** Opening Supplied material block **

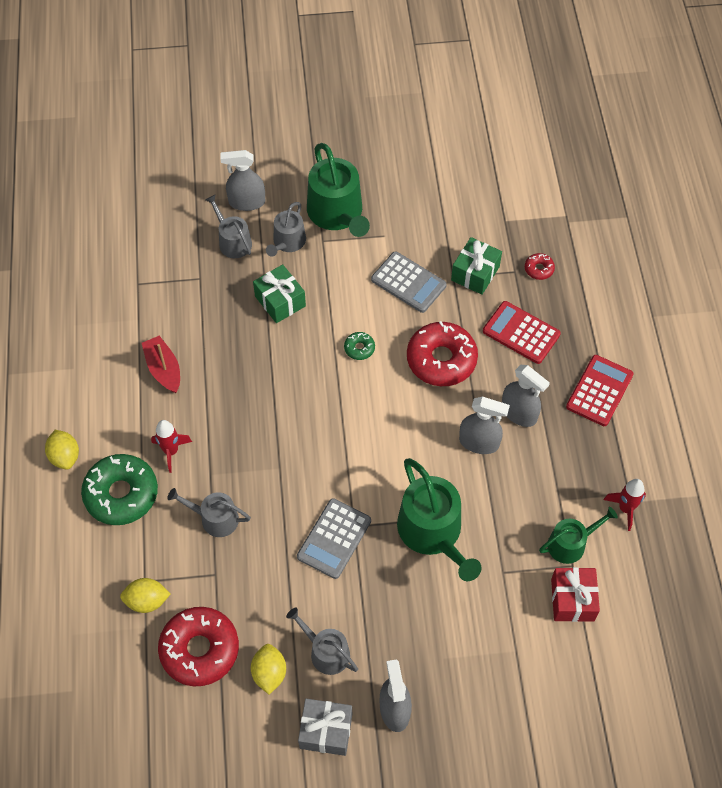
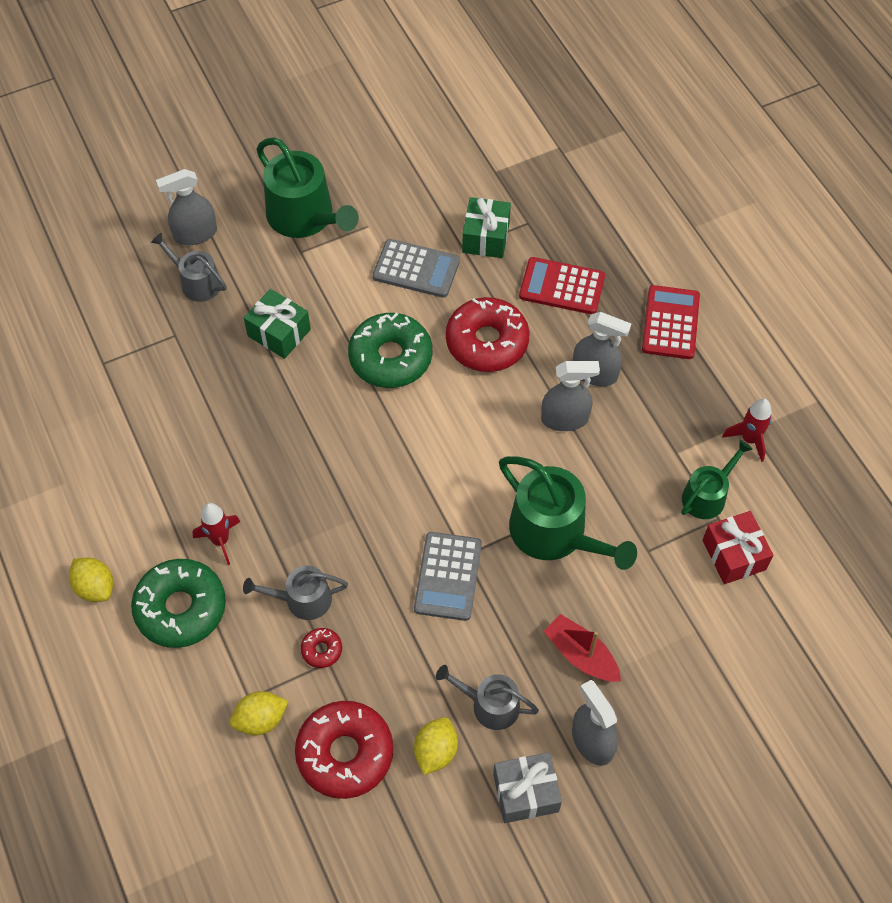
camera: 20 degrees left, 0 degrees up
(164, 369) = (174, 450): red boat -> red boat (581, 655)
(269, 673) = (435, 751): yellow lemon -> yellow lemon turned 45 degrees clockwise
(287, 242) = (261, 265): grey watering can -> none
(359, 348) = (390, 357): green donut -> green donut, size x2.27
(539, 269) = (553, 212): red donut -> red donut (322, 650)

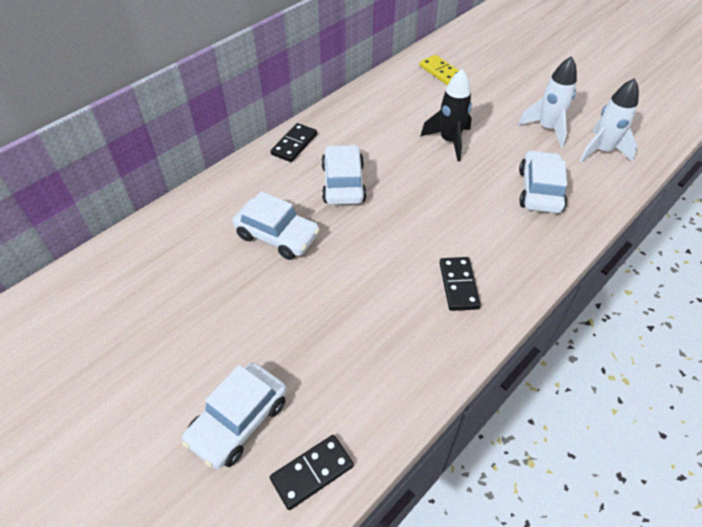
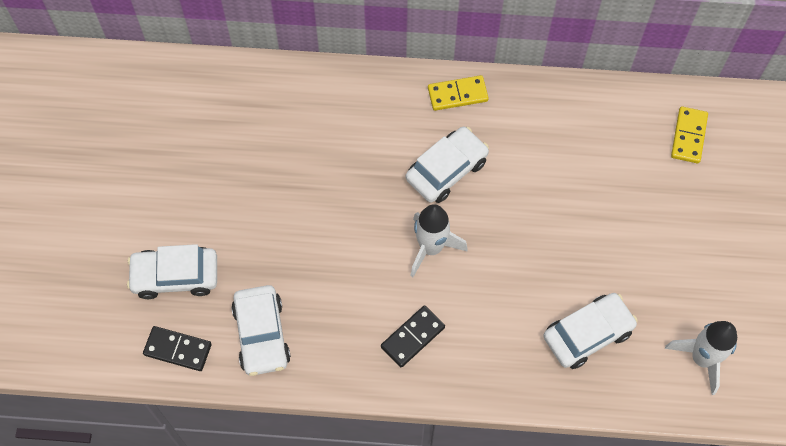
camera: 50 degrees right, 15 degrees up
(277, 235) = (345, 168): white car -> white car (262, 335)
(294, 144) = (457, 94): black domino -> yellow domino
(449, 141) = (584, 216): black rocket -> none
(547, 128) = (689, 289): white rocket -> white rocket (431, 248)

** Closing Supplied material block **

● **Exercise**
Each line above that carries the string "black" has to be returned.

● **Task output**
(294, 144) = (457, 94): black domino -> yellow domino
(449, 141) = (584, 216): black rocket -> none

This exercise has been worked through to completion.